__Task directions__.
Please work out how many lines in the material below contain the string "none", and answer with that number only.

START Data shown

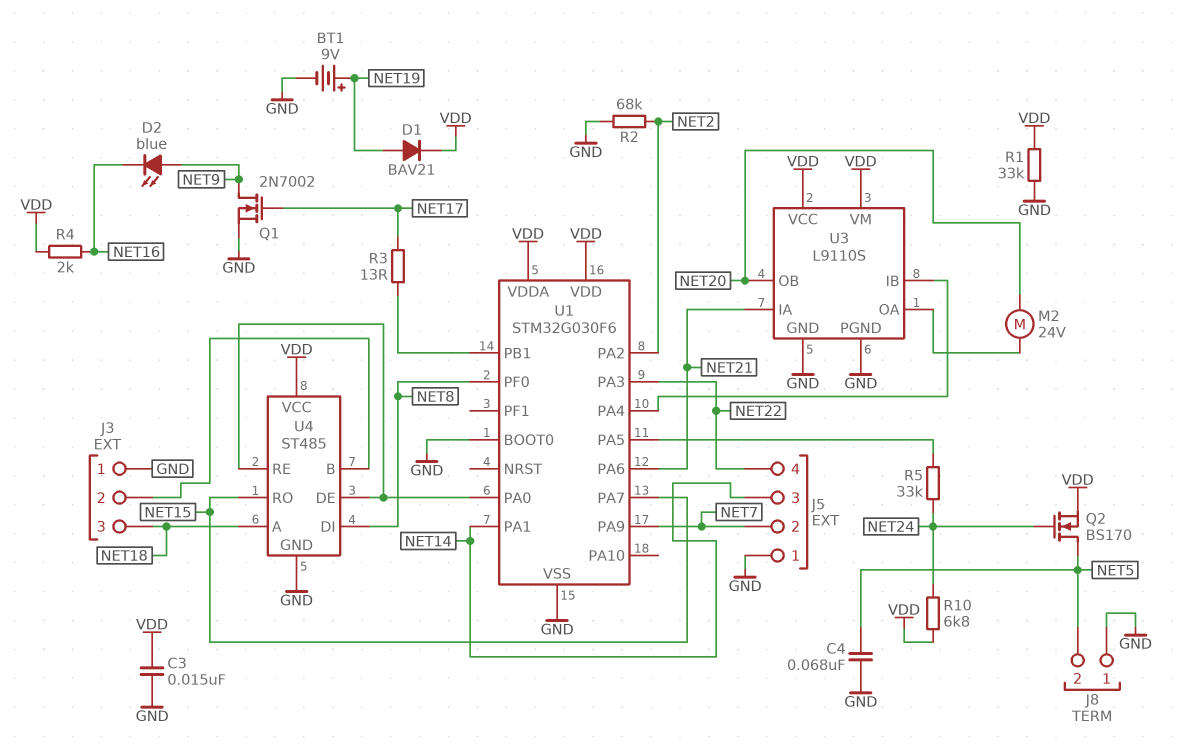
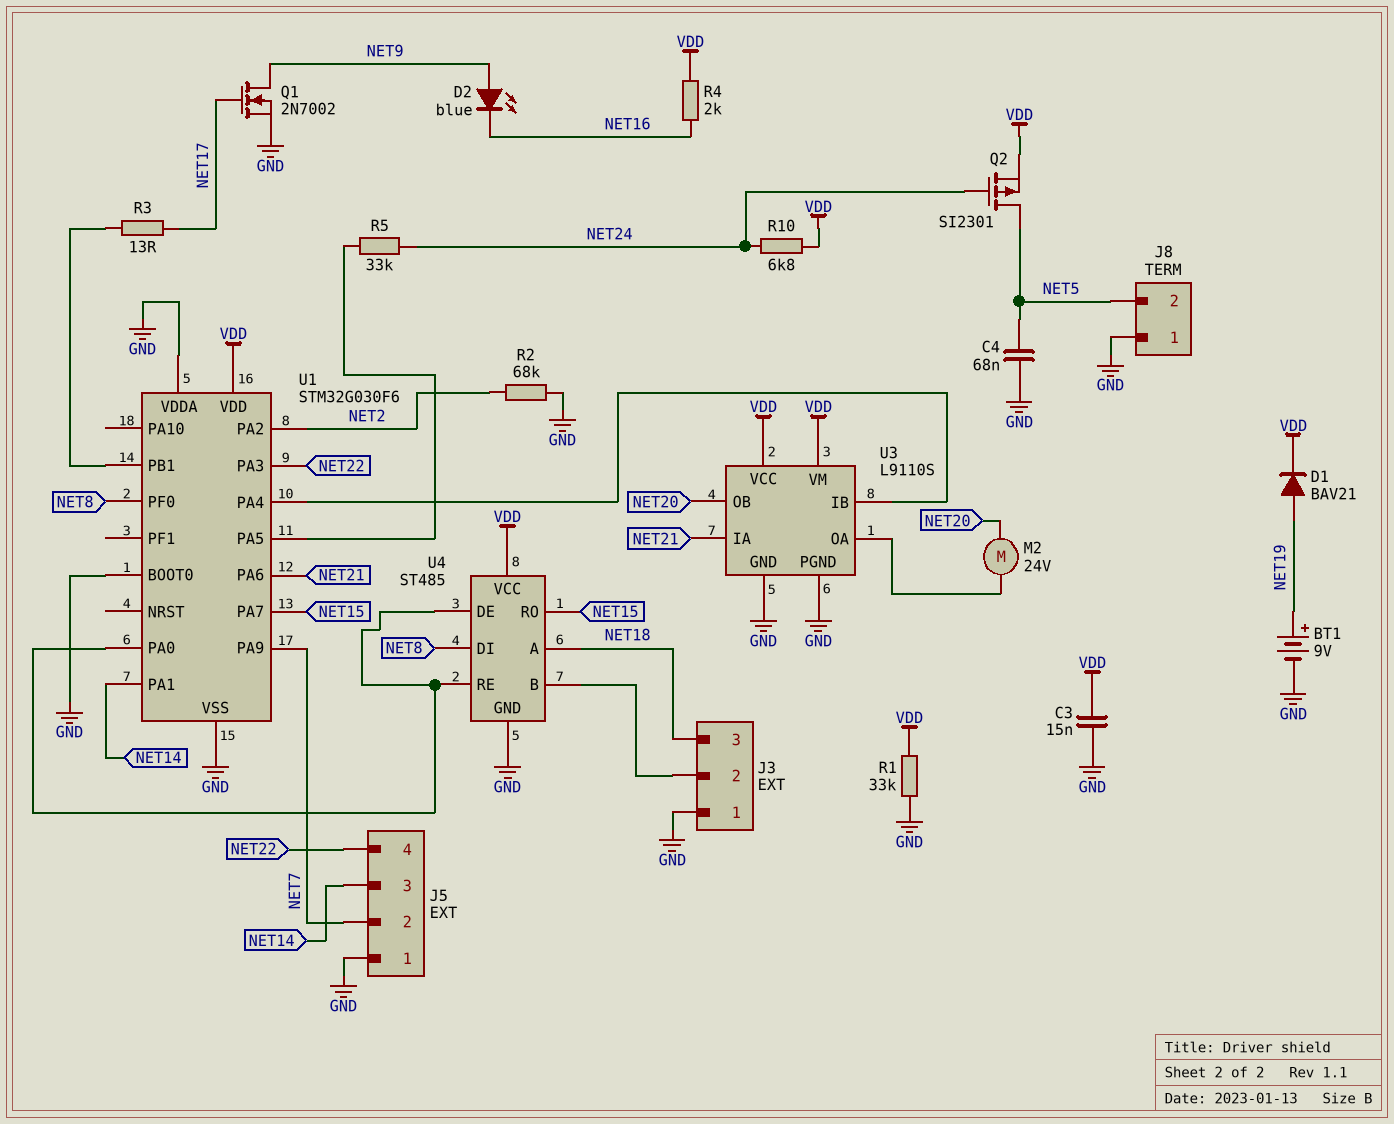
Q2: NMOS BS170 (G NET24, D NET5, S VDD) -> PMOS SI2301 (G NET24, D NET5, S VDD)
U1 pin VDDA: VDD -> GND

END Data shown
START Data shown

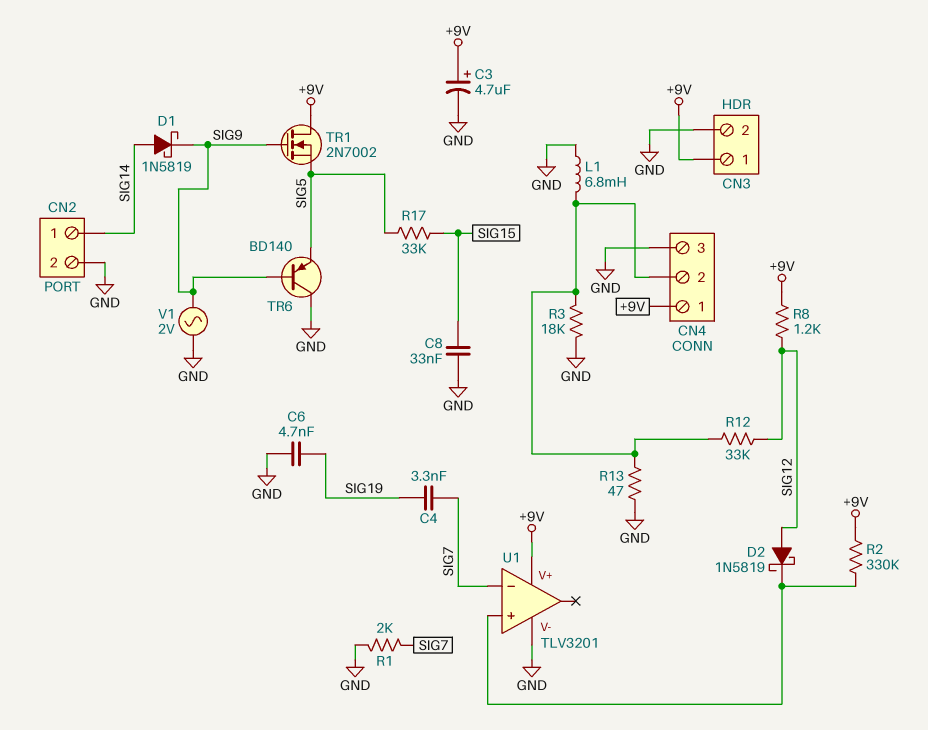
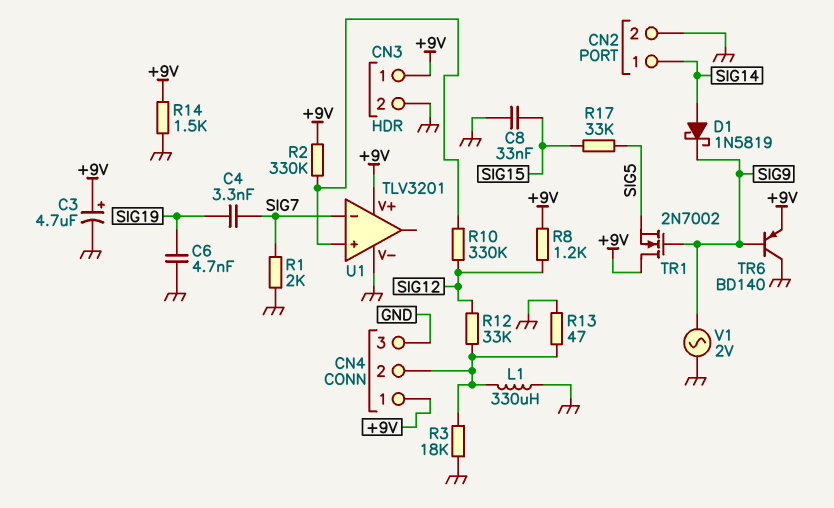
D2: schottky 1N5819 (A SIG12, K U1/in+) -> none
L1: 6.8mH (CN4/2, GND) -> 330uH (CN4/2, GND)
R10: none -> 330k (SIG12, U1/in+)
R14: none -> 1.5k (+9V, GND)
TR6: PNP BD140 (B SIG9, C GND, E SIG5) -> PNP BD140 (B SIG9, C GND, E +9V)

END Data shown

__Answer space__.
3